──────── Information shown

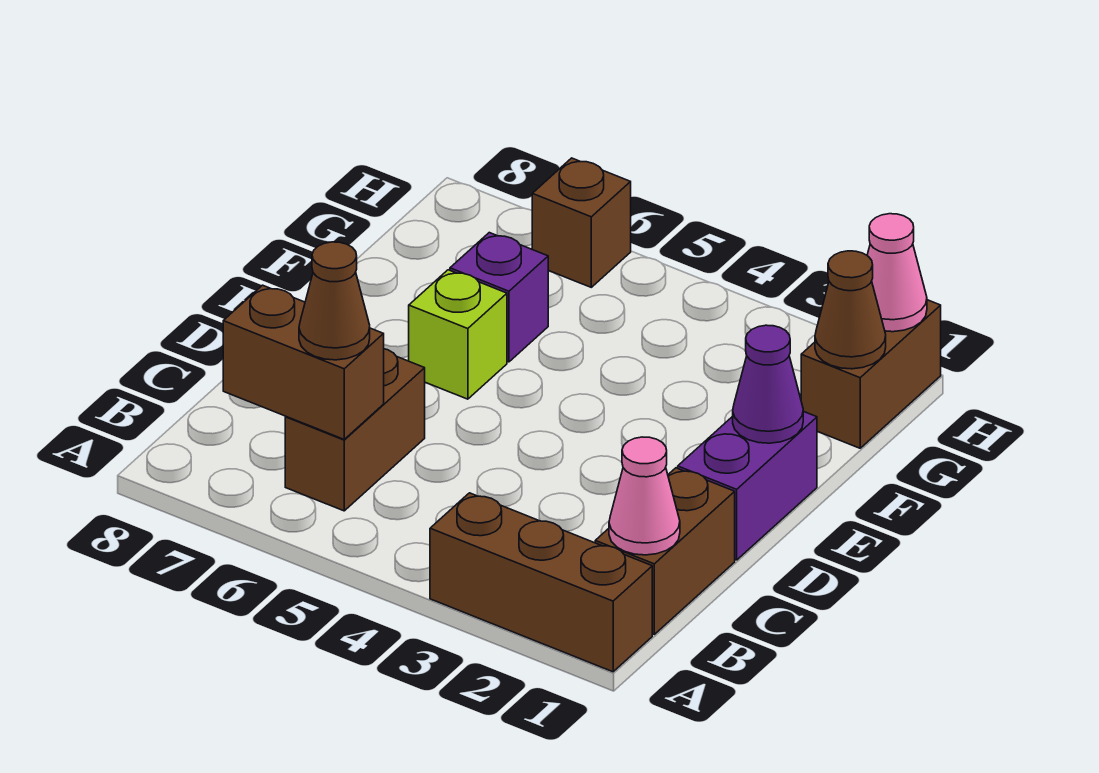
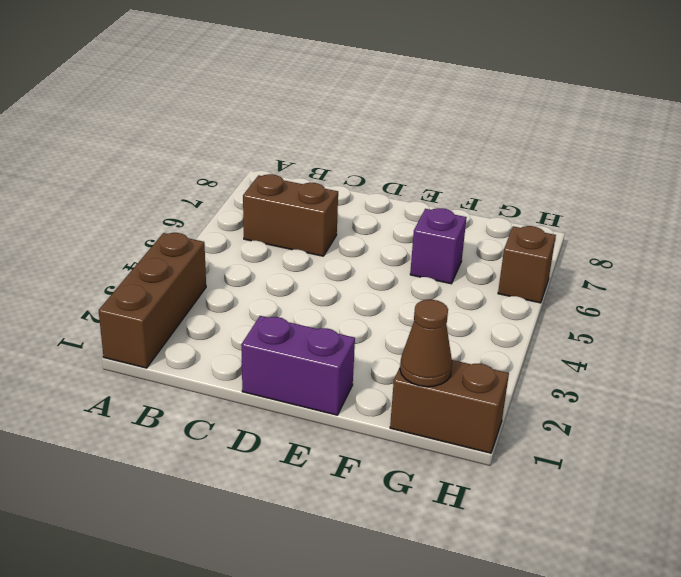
none -> brown brick B1:C1 level 1
none -> lime brick E6 level 1
none -> pink cone B1 level 2

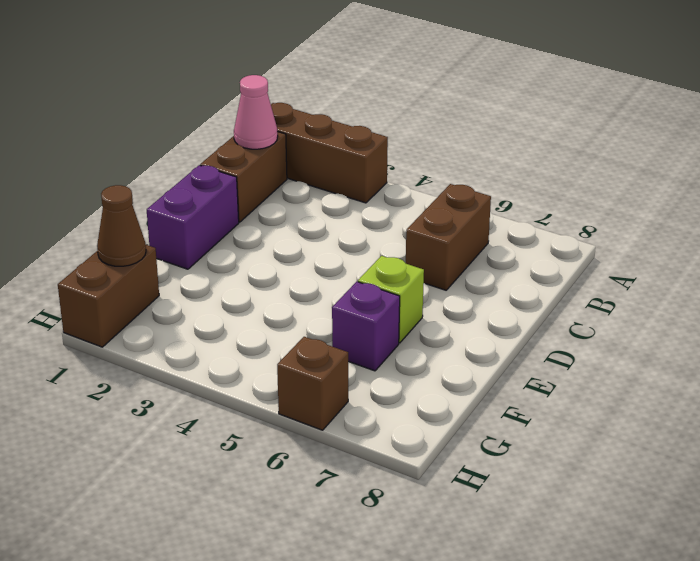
none -> brown brick B6:B7 level 2
none -> purple cone E1 level 2
none -> pink cone H1 level 2

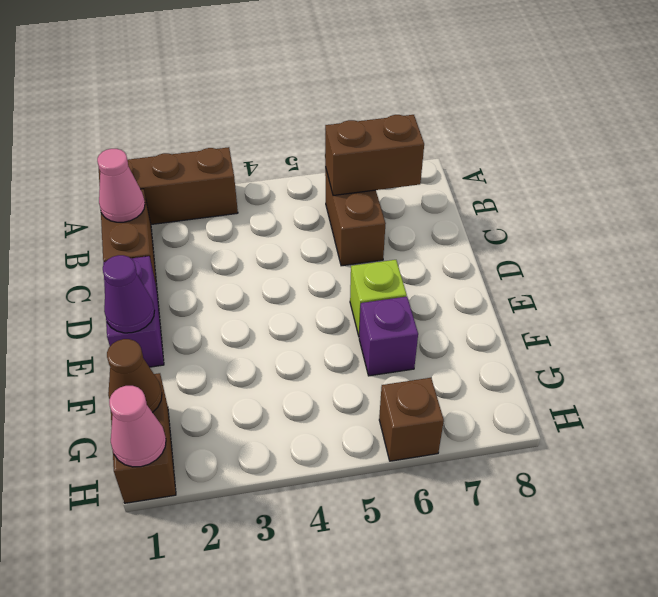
none -> brown cone B6 level 3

────────────────

Task
In the entries above, which lines hold the string "cone"? Report all of them.

Result of this exercise
none -> pink cone B1 level 2
none -> purple cone E1 level 2
none -> pink cone H1 level 2
none -> brown cone B6 level 3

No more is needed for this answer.